- _WHAT TO WORK ON_
A complete answer includes every line below with the word "none".

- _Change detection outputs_
____________________

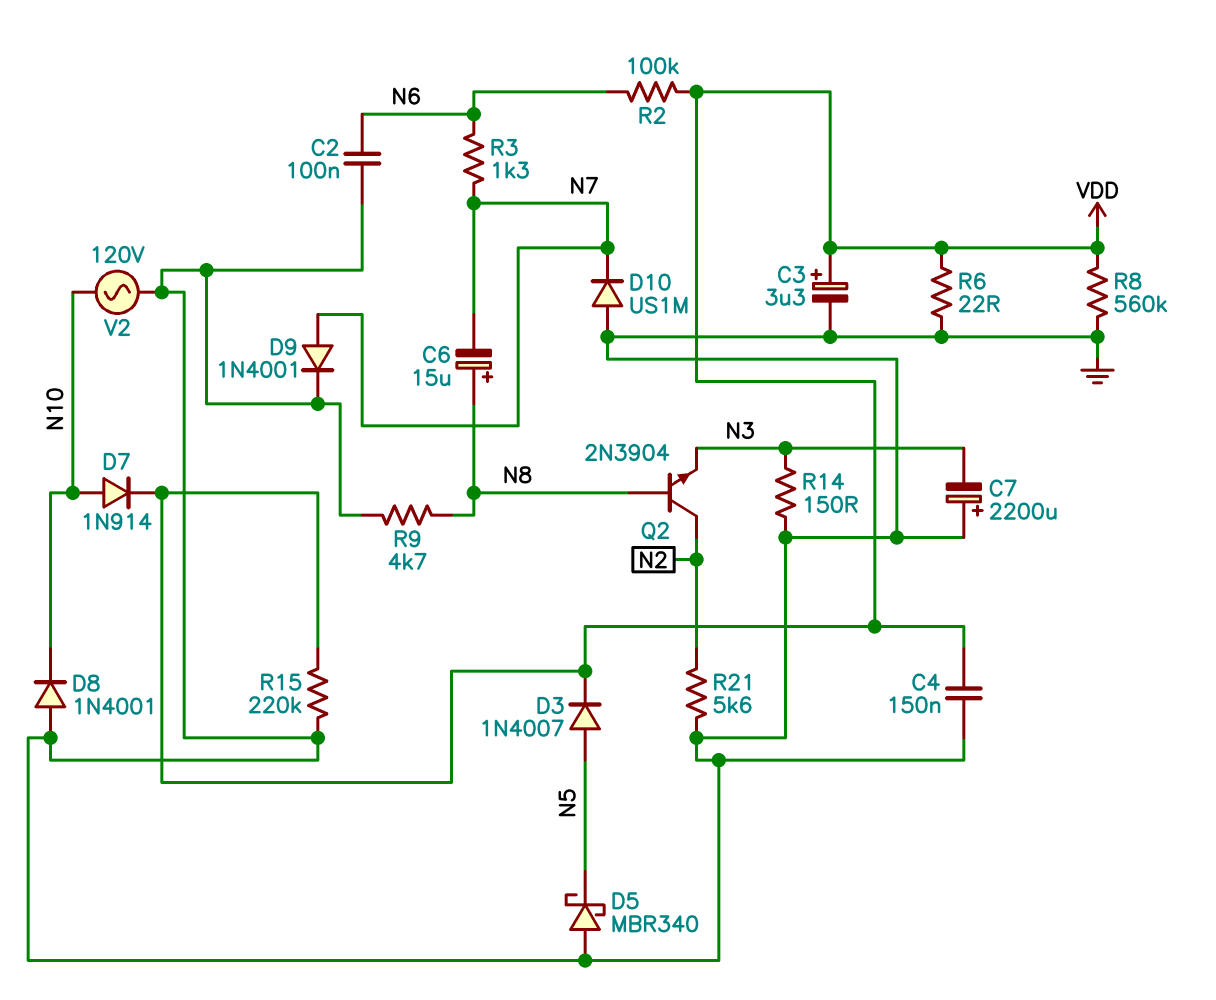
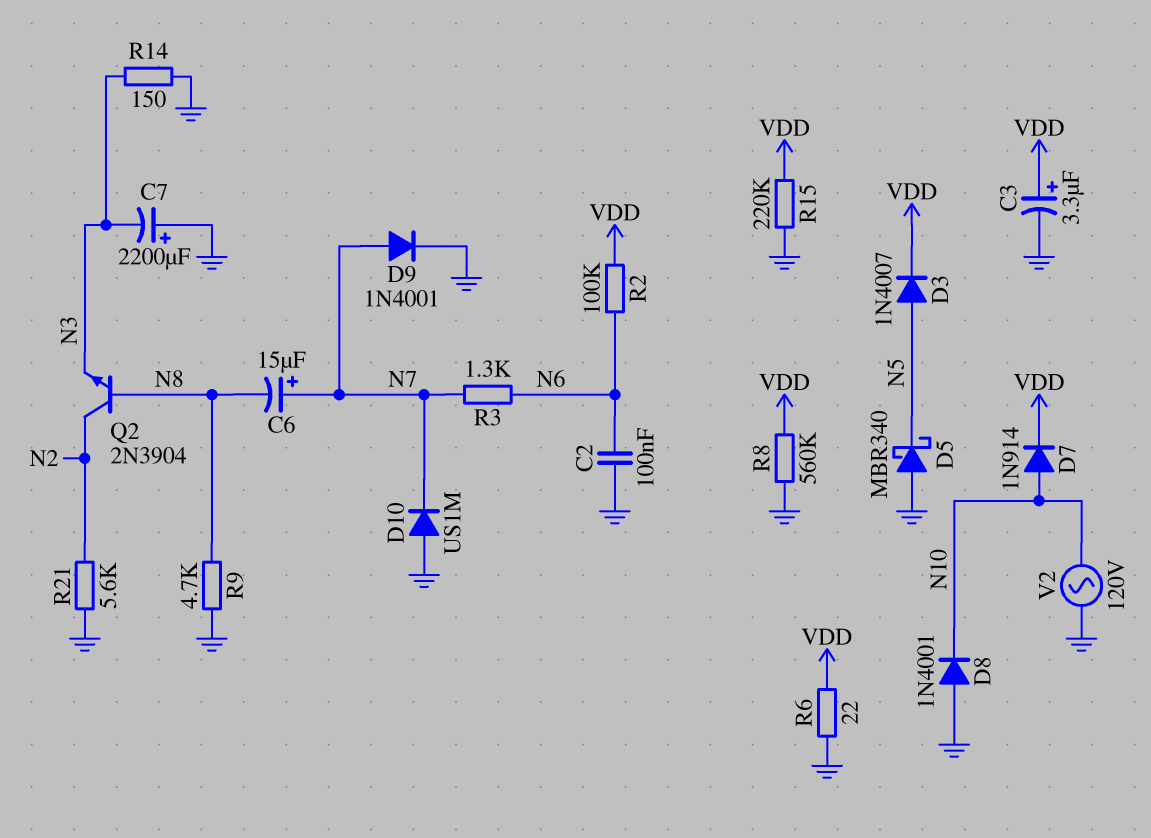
C4: 150nF (GND, VDD) -> none
C6: 15uF (plus N8, minus N7) -> 15uF (plus N7, minus N8)

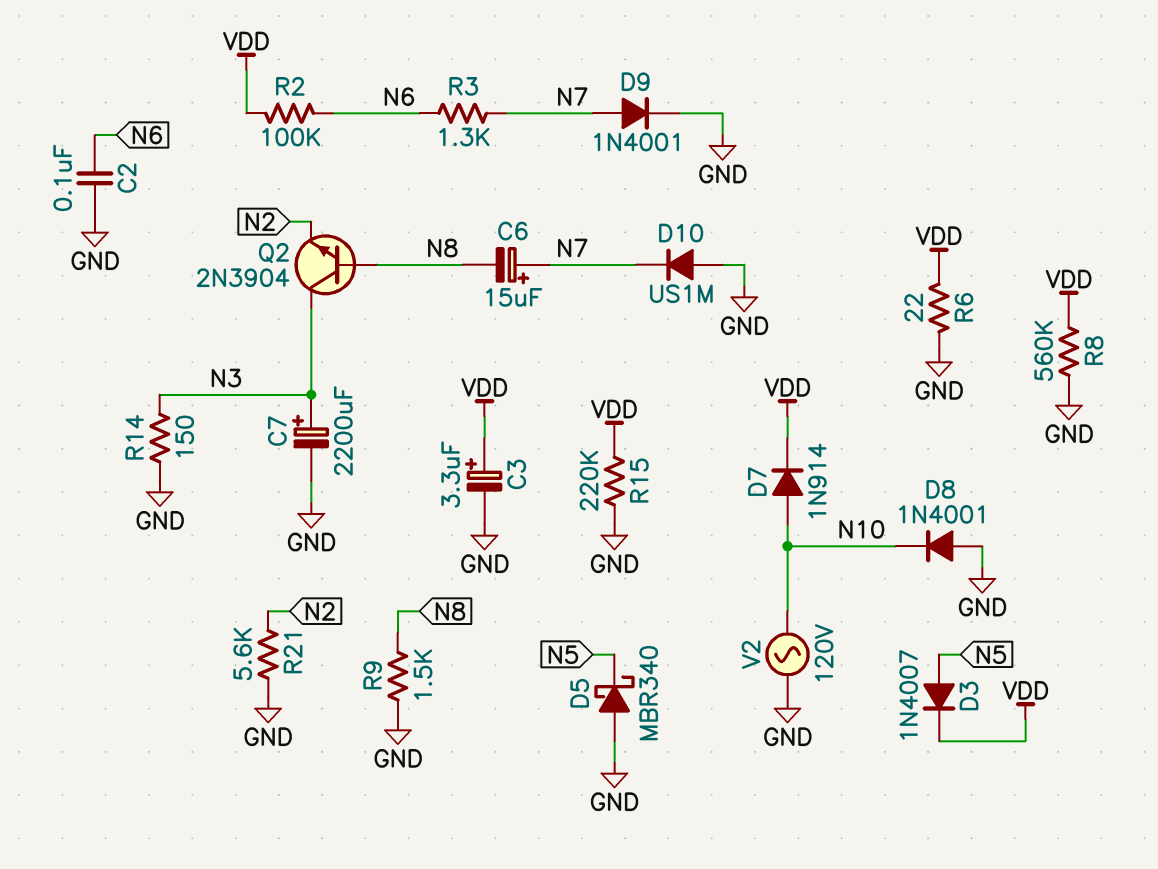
C7: 2200uF (plus GND, minus N3) -> 2200uF (plus N3, minus GND)
Q2: NPN 2N3904 (B N8, C N2, E N3) -> NPN 2N3904 (B N8, C N3, E N2)
R9: 4.7k (GND, N8) -> 1.5k (GND, N8)

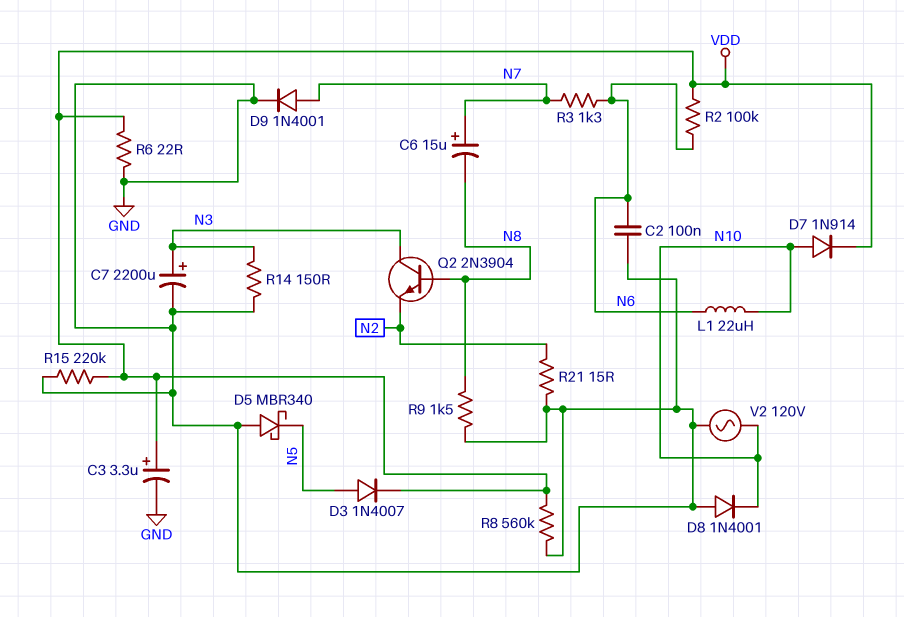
D10: diode US1M (A GND, K N7) -> none
L1: none -> 22uH (N6, N10)
R21: 5.6k (GND, N2) -> 15 (GND, N2)

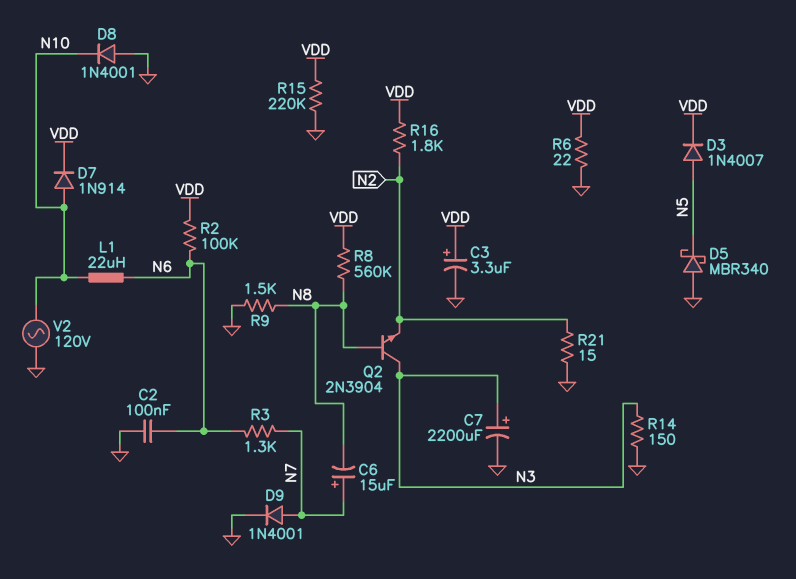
R8: 560k (GND, VDD) -> 560k (N8, VDD)
R16: none -> 1.8k (N2, VDD)

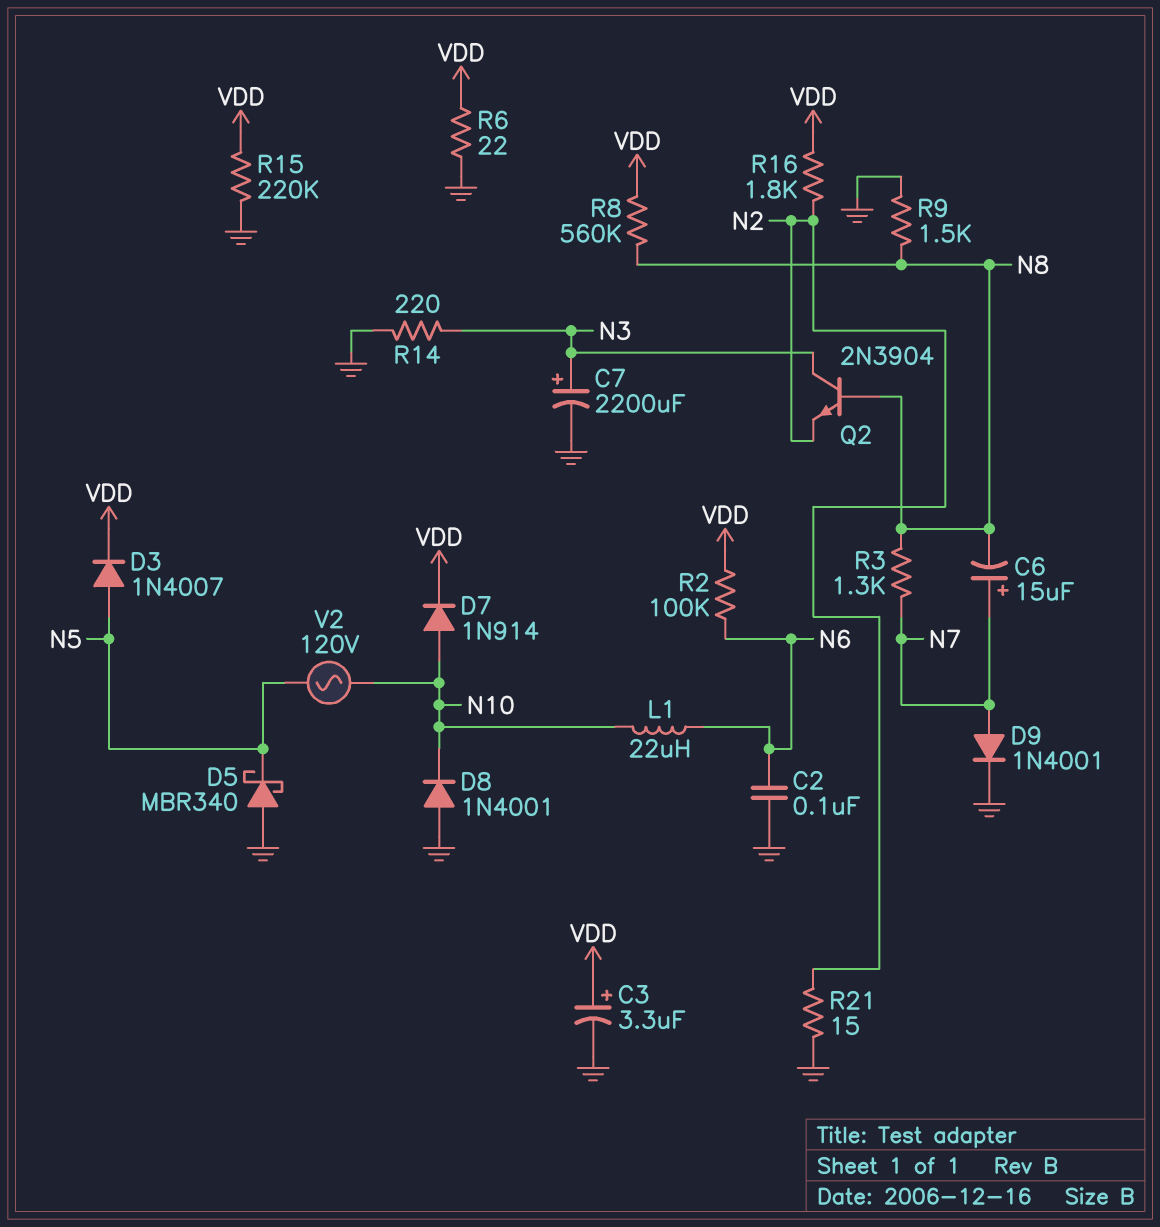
R3: 1.3k (N6, N7) -> 1.3k (N7, N8)
R14: 150 (GND, N3) -> 220 (GND, N3)
V2: AC 120V (GND, N10) -> AC 120V (N5, N10)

____________________

- _WRITTEN ANSWER_
C4: 150nF (GND, VDD) -> none
D10: diode US1M (A GND, K N7) -> none
L1: none -> 22uH (N6, N10)
R16: none -> 1.8k (N2, VDD)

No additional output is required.